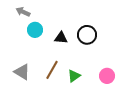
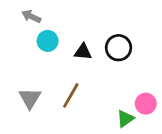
gray triangle: (22, 72) -> (30, 98), turned 30
green triangle: (74, 76) -> (125, 119), moved

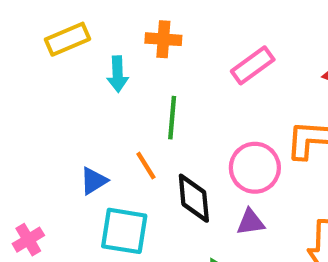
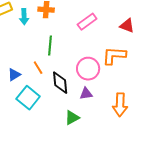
cyan arrow: (118, 74) -> (24, 17), moved
cyan square: (124, 231) -> (28, 98), turned 30

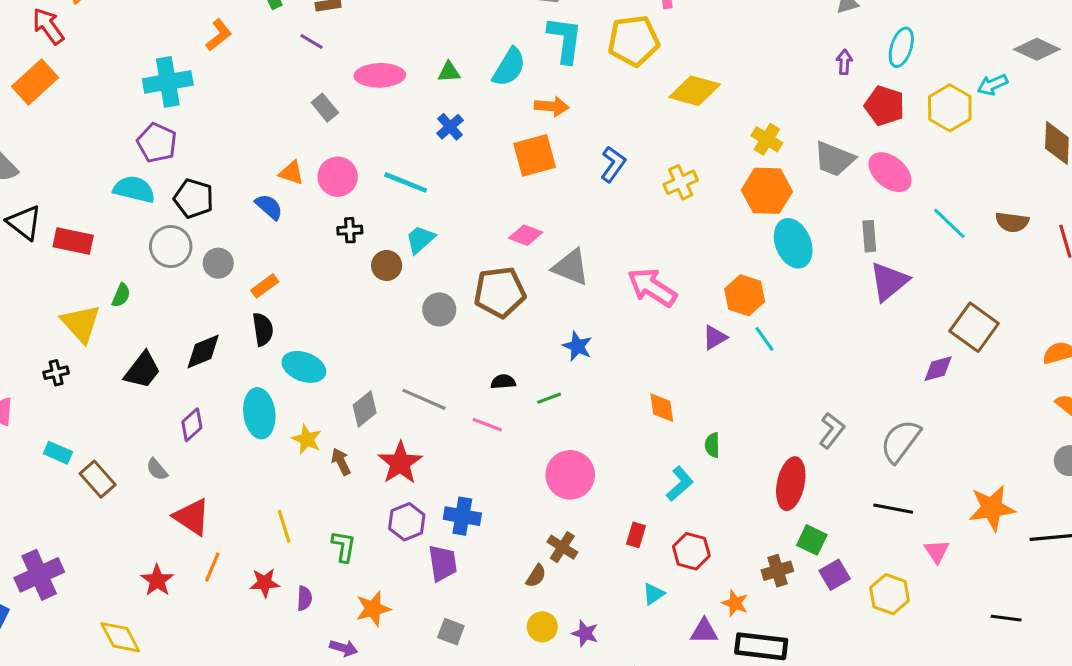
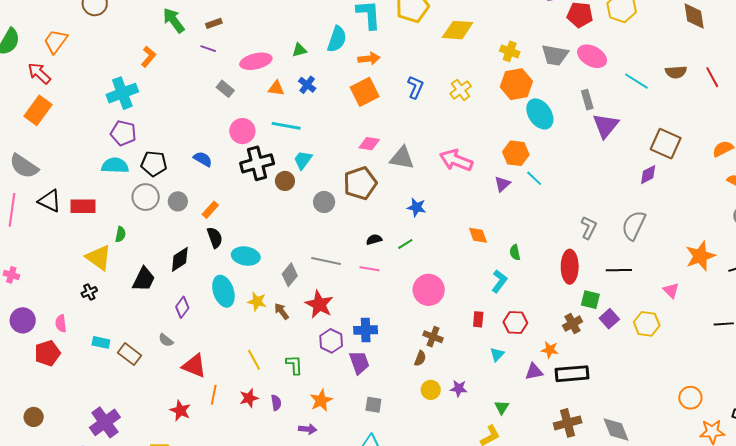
orange triangle: (291, 173) -> (276, 88), moved
black cross: (350, 230) -> (257, 163), size x2.0
black line: (893, 509) -> (619, 270), moved

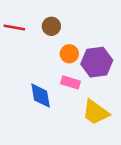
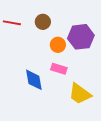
purple hexagon: (97, 62) -> (81, 37), moved

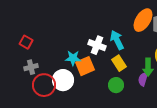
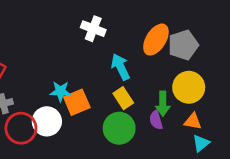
white cross: (97, 45) -> (93, 29), moved
purple semicircle: (143, 79) -> (156, 120), turned -32
green circle: (116, 85) -> (119, 128), size x1.5

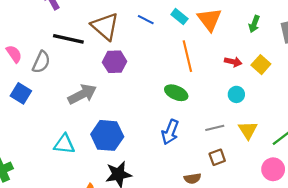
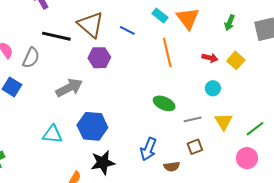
blue line: (146, 20) -> (127, 30), moved
green ellipse: (176, 93) -> (164, 103), moved
blue arrow: (170, 132) -> (148, 149), moved

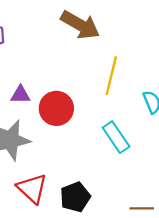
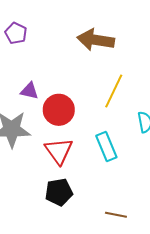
brown arrow: (80, 25) -> (96, 40), turned 147
red triangle: (32, 189) -> (59, 151), moved

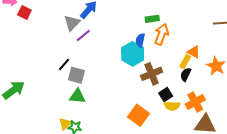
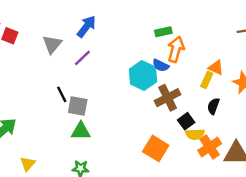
gray triangle: (72, 23) -> (52, 44), moved
blue semicircle: (140, 40) -> (161, 65), moved, turned -72
black line: (64, 65) -> (62, 94), turned -64
black semicircle: (186, 74) -> (213, 106), moved
orange cross: (195, 102) -> (210, 147), moved
yellow triangle: (65, 124) -> (28, 164), moved

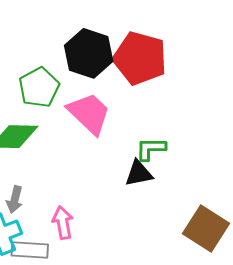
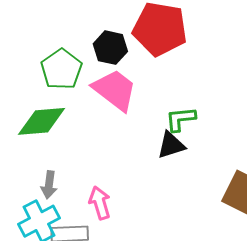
black hexagon: (89, 53) -> (110, 48), moved, size x0.7

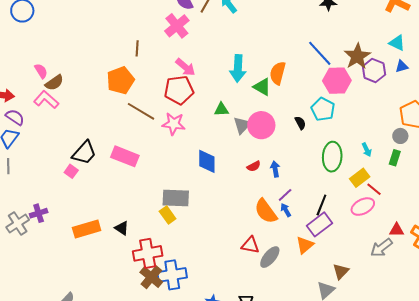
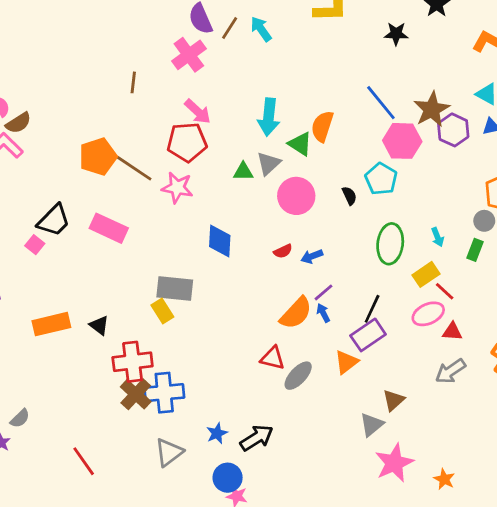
orange pentagon: (121, 80) -> (98, 157), moved
gray triangle: (242, 125) -> (269, 163), moved
blue arrow: (275, 169) -> (312, 256), turned -105
orange semicircle: (266, 211) -> (296, 313), turned -104
red triangle: (397, 230) -> (452, 332), moved

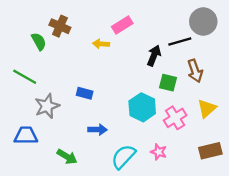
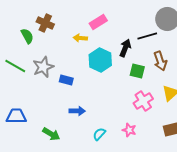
gray star: (47, 106) -> (43, 67), moved
cyan hexagon: (142, 107) -> (100, 60), moved
cyan semicircle: (123, 157) -> (99, 134), size x0.6

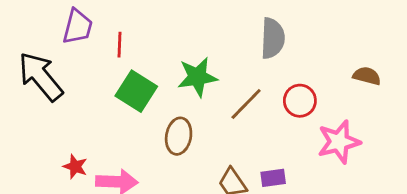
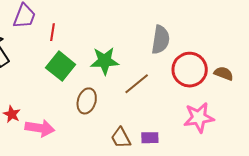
red circle: (300, 101) -> (190, 70), moved, size x1.5

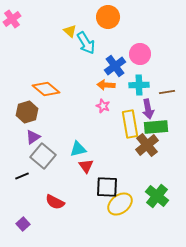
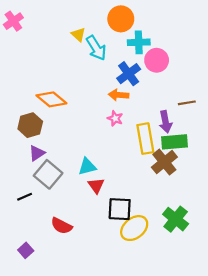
cyan cross: (139, 85) -> (139, 42), moved

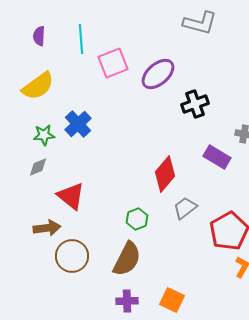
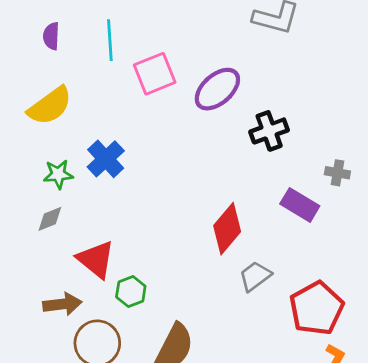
green hexagon: (137, 219) -> (131, 292), moved

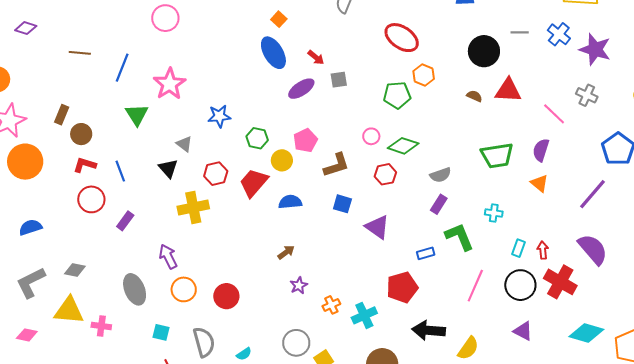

----

All lines from the line with "green triangle: (74, 76) -> (125, 119), moved" through the final line of the data, both included, are to be repeated exactly; no other lines and no pictures.

green triangle: (74, 76) -> (125, 119), moved

cyan arrow: (118, 74) -> (24, 17), moved
cyan square: (124, 231) -> (28, 98), turned 30

orange triangle: (291, 173) -> (276, 88), moved
black cross: (350, 230) -> (257, 163), size x2.0
black line: (893, 509) -> (619, 270), moved

purple hexagon: (97, 62) -> (81, 37), moved

white cross: (97, 45) -> (93, 29), moved
purple semicircle: (143, 79) -> (156, 120), turned -32
green circle: (116, 85) -> (119, 128), size x1.5

blue line: (146, 20) -> (127, 30), moved
green ellipse: (176, 93) -> (164, 103), moved
blue arrow: (170, 132) -> (148, 149), moved

brown arrow: (80, 25) -> (96, 40), turned 147
red triangle: (32, 189) -> (59, 151), moved

gray triangle: (72, 23) -> (52, 44), moved
blue semicircle: (140, 40) -> (161, 65), moved, turned -72
black line: (64, 65) -> (62, 94), turned -64
black semicircle: (186, 74) -> (213, 106), moved
orange cross: (195, 102) -> (210, 147), moved
yellow triangle: (65, 124) -> (28, 164), moved

black hexagon: (89, 53) -> (110, 48), moved, size x0.7

orange pentagon: (121, 80) -> (98, 157), moved
gray triangle: (242, 125) -> (269, 163), moved
blue arrow: (275, 169) -> (312, 256), turned -105
orange semicircle: (266, 211) -> (296, 313), turned -104
red triangle: (397, 230) -> (452, 332), moved

gray star: (47, 106) -> (43, 67), moved
cyan hexagon: (142, 107) -> (100, 60), moved
cyan semicircle: (123, 157) -> (99, 134), size x0.6

red circle: (300, 101) -> (190, 70), moved, size x1.5

cyan cross: (139, 85) -> (139, 42), moved

green hexagon: (137, 219) -> (131, 292), moved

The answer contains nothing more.